#### Problem to work on
The required result is the exact run of lines beginning at the one containing "(317, 51) = (550, 142): brown" and ending at the last line of the entries.

─── Material provided ───

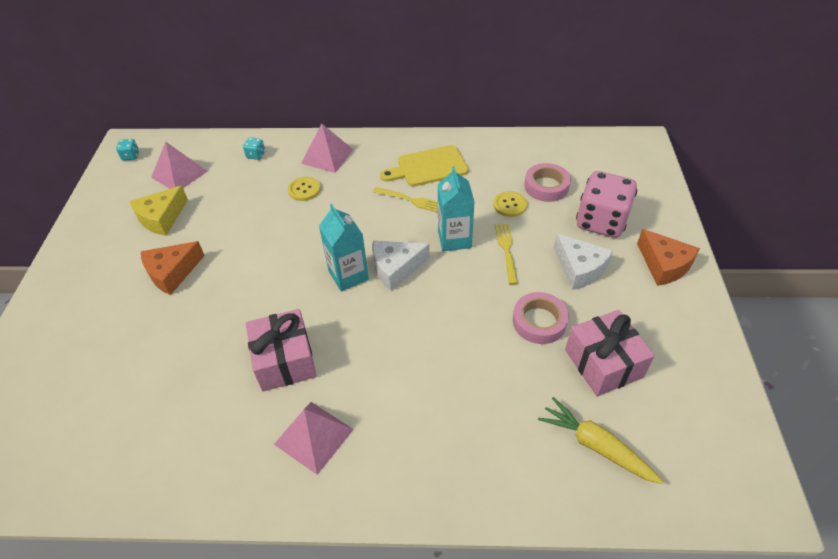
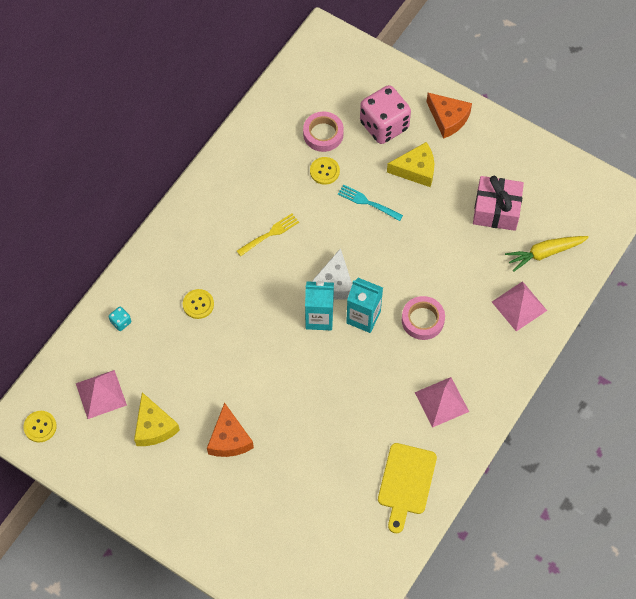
camera: 60 degrees left, 15 degrees up
(131, 156) = (40, 427): turquoise dice -> yellow button
(285, 360) = (370, 393): pink gift -> none
(327, 156) = (166, 267): pink pyramid -> pink pyramid (519, 306)
(428, 167) = (239, 200): yellow cutting board -> yellow cutting board (406, 483)
(454, 239) = (333, 229): turquoise carton -> turquoise carton (363, 317)
(506, 250) = (367, 202): yellow fork -> turquoise fork
(539, 321) = (442, 224): pink tape -> pink tape (422, 320)
(579, 269) = (416, 170): white cheese -> yellow cheese
(664, 265) = (448, 118): orange cheese -> orange cheese turned 45 degrees clockwise

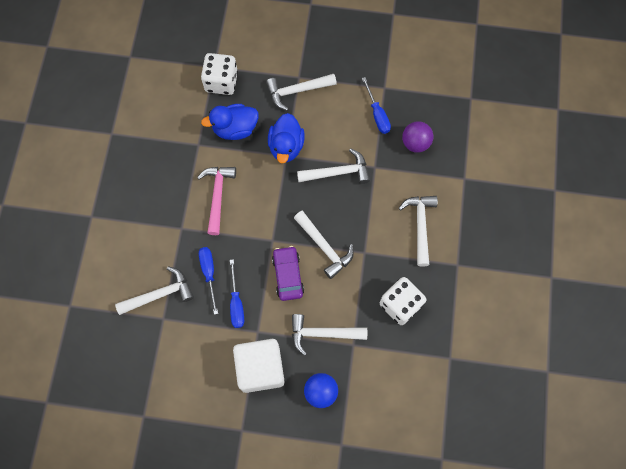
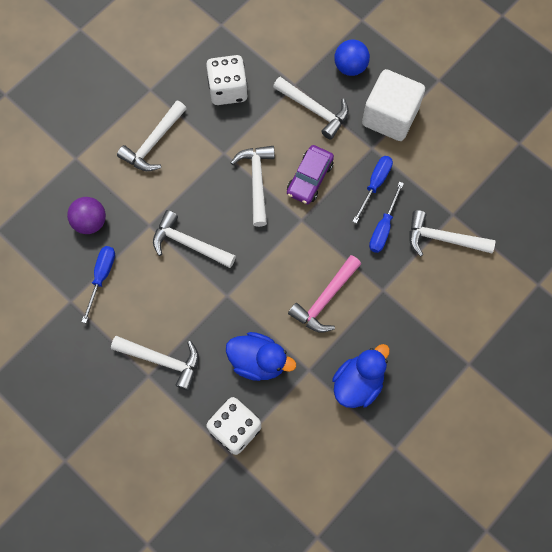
camera: 145 degrees left, 0 degrees up
(286, 146) = (219, 305): blue duck -> blue duck (358, 383)

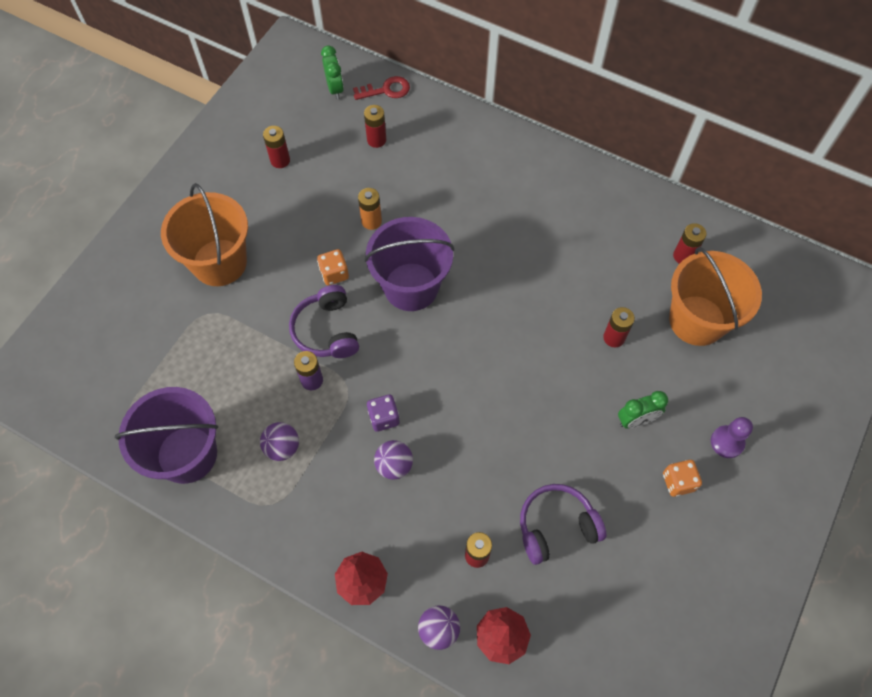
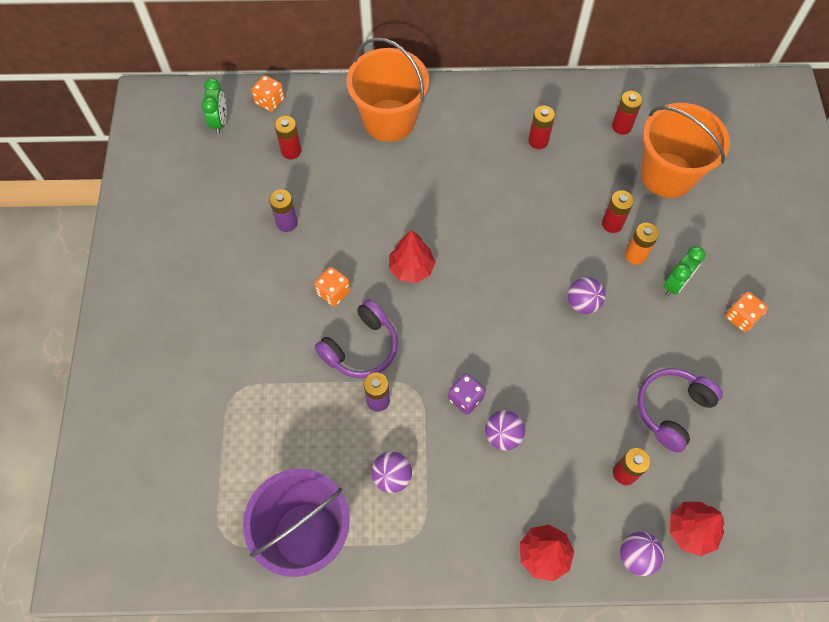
camera: 30 degrees left, 0 degrees up
(219, 262) = (216, 338): orange bucket -> orange bucket (389, 120)
(280, 160) = (211, 213): red battery -> red battery (538, 141)
(326, 330) = (361, 348): purple headphones -> purple headphones turned 90 degrees counterclockwise
(334, 198) = (287, 223): none -> purple battery
(335, 88) = (220, 122): green clock -> green clock turned 45 degrees clockwise
(371, 221) = (336, 227): orange battery -> orange battery (635, 255)
(386, 90) = (270, 101): red key -> orange dice
(411, 286) = (411, 268): purple bucket -> red tree
(539, 392) = (582, 303): none -> purple ball
(727, 442) = (756, 263): purple pawn -> none

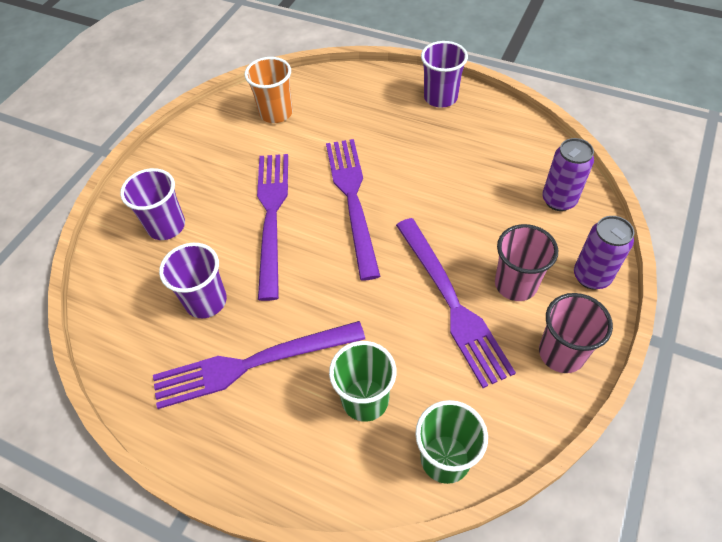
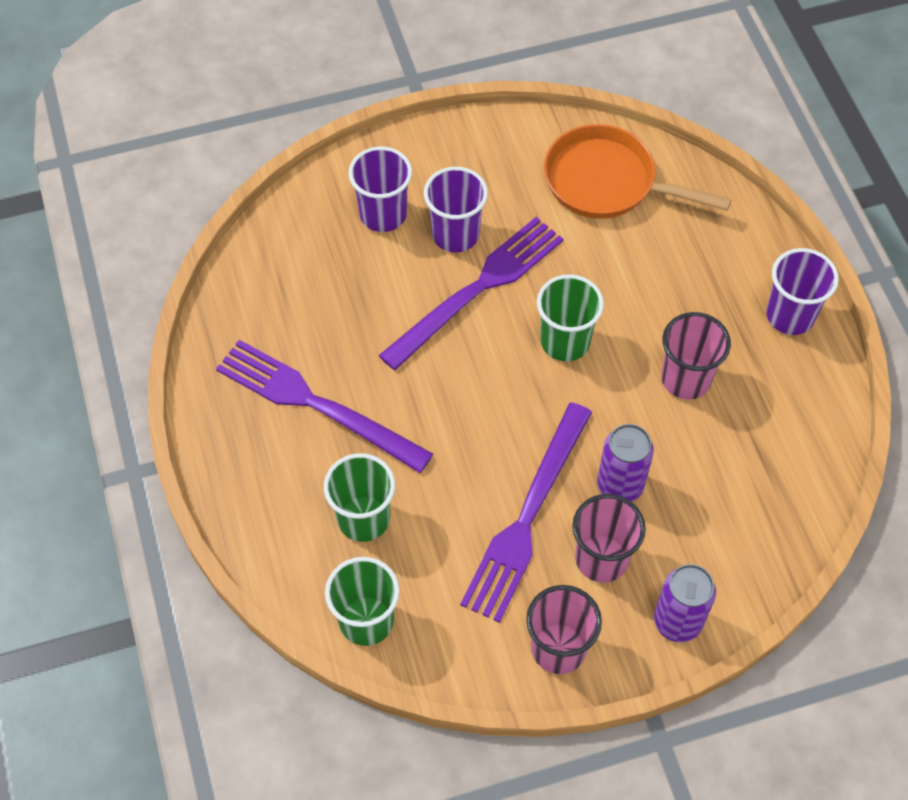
camera: 45 degrees right, 5 degrees up
(206, 301) = (340, 316): purple cup -> purple cup (455, 234)
(276, 113) = (607, 182): orange cup -> orange pan
(352, 200) = (565, 342): purple fork -> green cup
(434, 164) = (686, 379): none -> pink cup
(558, 200) = (752, 530): purple can -> purple can (620, 486)

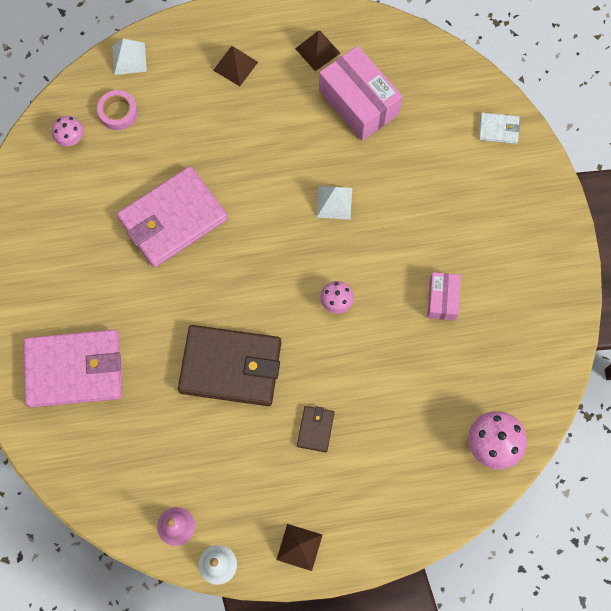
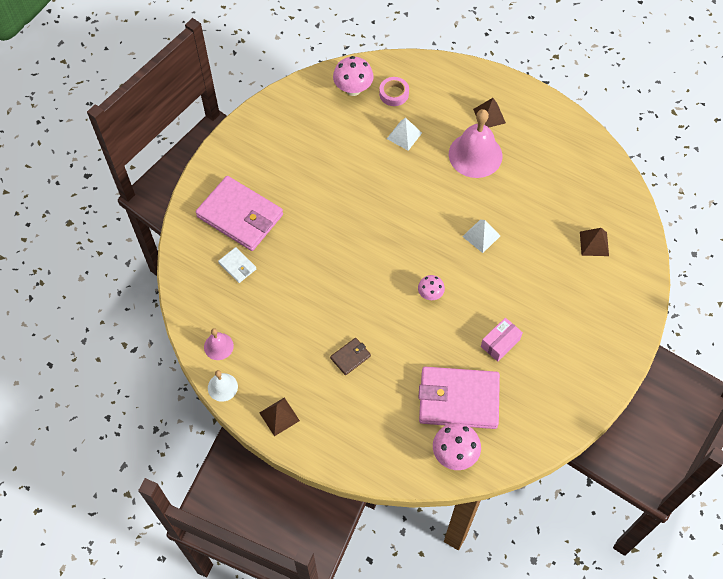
camera: 40 degrees right, 10 degrees down
(71, 138) = (353, 89): pink mushroom -> pink mushroom, size x1.66
(129, 58) = (427, 69): white pyramid -> white pyramid (404, 135)
(173, 219) = (372, 175): pink wallet -> pink wallet (458, 399)
(230, 367) = (331, 282): brown wallet -> none
(257, 119) = (475, 155): none -> pink bell
(317, 51) = (550, 142): brown pyramid -> brown pyramid (594, 243)
(358, 102) = (549, 189): pink box -> none
(498, 129) = (630, 269): white wallet -> white wallet (237, 266)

───

#### Expected answer
(317, 51) = (550, 142): brown pyramid -> brown pyramid (594, 243)
(358, 102) = (549, 189): pink box -> none
(498, 129) = (630, 269): white wallet -> white wallet (237, 266)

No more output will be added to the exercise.